Each line from the one that contains "none -> white brick H7:M8 level 1" to the end of the material must be quoted exactly; include both end lines and nothing else.
+ + + +
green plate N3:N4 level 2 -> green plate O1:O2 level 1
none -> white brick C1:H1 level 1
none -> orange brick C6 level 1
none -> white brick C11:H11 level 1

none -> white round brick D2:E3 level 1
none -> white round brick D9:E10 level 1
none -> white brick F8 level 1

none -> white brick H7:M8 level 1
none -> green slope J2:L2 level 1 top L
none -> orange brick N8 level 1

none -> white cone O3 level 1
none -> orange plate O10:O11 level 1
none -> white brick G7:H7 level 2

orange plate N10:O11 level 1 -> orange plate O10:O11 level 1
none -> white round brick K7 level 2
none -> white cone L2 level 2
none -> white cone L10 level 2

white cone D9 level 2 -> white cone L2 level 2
+ + + +
#### [Exercise answer]
none -> white brick H7:M8 level 1
none -> green slope J2:L2 level 1 top L
none -> orange brick N8 level 1

none -> white cone O3 level 1
none -> orange plate O10:O11 level 1
none -> white brick G7:H7 level 2

orange plate N10:O11 level 1 -> orange plate O10:O11 level 1
none -> white round brick K7 level 2
none -> white cone L2 level 2
none -> white cone L10 level 2

white cone D9 level 2 -> white cone L2 level 2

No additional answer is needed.